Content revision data
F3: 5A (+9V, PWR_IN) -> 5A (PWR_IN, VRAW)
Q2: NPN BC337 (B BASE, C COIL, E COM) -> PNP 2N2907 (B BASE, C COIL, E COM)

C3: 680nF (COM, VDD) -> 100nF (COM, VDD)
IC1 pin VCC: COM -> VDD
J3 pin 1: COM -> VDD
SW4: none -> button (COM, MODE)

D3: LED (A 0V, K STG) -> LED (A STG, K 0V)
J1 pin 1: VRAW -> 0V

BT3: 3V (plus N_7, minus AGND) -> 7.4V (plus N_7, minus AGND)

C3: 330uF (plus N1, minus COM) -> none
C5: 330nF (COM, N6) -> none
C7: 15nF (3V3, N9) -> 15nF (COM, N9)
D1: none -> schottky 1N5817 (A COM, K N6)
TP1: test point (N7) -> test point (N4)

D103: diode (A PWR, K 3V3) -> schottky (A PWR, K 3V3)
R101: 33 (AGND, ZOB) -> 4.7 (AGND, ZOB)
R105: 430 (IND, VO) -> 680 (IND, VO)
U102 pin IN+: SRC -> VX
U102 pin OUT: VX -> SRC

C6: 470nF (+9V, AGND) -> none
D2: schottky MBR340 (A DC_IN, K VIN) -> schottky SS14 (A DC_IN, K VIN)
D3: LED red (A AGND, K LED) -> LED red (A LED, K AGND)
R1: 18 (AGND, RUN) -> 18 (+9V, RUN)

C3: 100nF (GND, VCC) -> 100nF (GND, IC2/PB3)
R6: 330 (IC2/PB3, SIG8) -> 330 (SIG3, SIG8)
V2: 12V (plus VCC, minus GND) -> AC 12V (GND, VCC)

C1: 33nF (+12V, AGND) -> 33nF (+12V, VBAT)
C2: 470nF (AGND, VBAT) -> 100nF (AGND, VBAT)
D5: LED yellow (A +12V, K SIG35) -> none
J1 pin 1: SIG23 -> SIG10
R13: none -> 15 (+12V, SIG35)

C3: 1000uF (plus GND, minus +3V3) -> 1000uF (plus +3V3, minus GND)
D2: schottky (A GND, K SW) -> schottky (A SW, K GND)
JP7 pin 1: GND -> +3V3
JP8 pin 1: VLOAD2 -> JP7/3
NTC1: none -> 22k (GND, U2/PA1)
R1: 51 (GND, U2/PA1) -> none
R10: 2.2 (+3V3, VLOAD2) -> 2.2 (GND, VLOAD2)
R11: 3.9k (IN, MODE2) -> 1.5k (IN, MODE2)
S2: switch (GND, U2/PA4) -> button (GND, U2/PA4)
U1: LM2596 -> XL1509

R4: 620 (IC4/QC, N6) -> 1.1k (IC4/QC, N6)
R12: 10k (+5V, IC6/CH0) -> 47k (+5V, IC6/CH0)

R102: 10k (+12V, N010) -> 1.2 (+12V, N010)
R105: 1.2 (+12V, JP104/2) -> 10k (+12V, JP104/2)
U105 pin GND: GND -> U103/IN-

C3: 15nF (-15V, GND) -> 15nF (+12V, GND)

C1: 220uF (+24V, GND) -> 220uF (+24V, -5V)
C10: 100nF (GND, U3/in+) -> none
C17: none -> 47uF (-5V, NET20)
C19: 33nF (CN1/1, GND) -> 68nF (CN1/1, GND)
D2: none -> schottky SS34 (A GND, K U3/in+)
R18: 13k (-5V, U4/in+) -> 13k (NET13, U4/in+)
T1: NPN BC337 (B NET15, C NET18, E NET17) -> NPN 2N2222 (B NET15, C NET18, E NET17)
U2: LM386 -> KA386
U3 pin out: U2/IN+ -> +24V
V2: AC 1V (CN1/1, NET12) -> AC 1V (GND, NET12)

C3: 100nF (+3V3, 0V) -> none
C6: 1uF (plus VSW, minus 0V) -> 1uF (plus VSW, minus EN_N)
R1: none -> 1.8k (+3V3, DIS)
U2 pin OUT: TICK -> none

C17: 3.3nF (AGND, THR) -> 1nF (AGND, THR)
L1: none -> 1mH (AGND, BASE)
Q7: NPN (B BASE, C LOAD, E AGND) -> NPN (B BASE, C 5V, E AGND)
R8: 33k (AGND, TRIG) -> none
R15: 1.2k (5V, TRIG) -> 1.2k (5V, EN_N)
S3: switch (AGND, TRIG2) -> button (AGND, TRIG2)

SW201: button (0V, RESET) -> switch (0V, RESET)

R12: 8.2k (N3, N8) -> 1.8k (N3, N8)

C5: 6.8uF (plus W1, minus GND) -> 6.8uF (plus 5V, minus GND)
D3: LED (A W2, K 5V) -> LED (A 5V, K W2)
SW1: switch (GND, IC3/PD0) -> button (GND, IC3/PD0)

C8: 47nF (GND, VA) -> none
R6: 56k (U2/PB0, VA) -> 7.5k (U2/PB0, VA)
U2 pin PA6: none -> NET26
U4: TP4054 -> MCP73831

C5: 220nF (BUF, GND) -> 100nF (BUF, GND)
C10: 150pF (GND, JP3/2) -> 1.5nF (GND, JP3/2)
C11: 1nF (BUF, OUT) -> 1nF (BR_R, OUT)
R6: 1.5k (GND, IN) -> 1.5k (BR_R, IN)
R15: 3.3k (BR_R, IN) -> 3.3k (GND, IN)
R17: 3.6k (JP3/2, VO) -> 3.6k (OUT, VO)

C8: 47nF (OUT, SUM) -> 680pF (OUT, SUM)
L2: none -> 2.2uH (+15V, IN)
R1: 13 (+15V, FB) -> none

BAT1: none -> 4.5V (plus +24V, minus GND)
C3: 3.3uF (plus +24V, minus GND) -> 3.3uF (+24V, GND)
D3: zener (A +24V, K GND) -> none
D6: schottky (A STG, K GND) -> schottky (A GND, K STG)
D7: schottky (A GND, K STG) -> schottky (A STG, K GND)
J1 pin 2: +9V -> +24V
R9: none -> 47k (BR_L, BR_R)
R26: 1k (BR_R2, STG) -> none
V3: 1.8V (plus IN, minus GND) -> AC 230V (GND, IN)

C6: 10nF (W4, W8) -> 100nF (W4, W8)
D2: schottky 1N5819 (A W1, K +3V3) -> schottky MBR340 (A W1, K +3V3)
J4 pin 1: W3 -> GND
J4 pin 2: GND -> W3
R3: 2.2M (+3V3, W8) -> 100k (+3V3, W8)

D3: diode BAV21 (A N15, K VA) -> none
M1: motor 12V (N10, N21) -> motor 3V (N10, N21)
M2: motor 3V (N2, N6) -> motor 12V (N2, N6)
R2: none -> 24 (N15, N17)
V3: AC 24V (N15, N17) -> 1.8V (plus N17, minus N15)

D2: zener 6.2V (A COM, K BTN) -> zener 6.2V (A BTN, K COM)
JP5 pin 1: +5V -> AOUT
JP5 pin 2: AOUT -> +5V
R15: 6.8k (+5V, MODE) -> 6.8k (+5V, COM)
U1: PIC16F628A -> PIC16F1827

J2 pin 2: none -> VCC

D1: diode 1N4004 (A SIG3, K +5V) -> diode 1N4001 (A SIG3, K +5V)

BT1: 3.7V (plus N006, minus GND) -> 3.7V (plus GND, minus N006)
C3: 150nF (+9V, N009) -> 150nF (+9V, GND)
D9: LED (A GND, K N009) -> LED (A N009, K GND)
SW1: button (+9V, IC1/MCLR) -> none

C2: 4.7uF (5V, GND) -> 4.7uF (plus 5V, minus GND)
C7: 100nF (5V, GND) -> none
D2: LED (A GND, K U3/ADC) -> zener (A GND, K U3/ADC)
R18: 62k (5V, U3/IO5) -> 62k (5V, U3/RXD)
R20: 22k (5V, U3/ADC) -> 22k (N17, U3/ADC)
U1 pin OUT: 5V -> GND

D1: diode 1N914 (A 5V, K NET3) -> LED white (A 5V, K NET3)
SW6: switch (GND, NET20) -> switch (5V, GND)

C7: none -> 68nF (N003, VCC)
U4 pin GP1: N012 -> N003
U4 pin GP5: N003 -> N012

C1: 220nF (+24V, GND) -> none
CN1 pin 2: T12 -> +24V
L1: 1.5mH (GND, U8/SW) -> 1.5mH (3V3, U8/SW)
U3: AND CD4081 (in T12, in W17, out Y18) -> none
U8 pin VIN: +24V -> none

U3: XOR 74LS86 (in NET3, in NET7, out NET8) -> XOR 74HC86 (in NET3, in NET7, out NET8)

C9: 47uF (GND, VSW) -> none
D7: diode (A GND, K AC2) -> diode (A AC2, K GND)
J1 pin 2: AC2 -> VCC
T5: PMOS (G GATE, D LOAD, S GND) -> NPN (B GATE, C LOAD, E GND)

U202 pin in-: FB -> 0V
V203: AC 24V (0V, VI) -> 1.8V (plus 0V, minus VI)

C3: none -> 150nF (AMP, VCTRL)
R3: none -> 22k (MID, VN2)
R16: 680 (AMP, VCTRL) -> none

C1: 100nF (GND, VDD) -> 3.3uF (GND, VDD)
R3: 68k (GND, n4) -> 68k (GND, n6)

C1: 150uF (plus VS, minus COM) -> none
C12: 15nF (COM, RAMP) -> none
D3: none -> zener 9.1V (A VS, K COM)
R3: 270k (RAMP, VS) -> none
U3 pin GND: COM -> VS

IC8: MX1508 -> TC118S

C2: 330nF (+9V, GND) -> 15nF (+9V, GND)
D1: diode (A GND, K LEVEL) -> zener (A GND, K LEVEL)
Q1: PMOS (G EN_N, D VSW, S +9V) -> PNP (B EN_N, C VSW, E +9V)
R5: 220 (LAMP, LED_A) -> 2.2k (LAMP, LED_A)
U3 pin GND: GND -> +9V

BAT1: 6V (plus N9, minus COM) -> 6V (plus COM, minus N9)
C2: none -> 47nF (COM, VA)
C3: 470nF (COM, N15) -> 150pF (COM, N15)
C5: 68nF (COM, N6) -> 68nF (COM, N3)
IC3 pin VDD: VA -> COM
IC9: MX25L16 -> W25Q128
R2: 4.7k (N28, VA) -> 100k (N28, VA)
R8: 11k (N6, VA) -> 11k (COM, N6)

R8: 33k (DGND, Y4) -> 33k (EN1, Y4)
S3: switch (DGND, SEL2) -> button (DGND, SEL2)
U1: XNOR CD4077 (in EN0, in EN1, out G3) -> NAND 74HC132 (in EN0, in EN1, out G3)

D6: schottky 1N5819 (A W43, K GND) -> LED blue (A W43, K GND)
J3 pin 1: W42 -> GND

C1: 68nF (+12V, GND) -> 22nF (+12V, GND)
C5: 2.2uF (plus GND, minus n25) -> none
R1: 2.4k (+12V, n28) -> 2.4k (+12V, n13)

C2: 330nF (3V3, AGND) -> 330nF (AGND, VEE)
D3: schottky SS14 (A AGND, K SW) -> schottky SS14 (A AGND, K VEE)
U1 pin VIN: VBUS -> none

Assigned task: Of the lines above, copy each that contains "PMOS".

Finished task:
T5: PMOS (G GATE, D LOAD, S GND) -> NPN (B GATE, C LOAD, E GND)
Q1: PMOS (G EN_N, D VSW, S +9V) -> PNP (B EN_N, C VSW, E +9V)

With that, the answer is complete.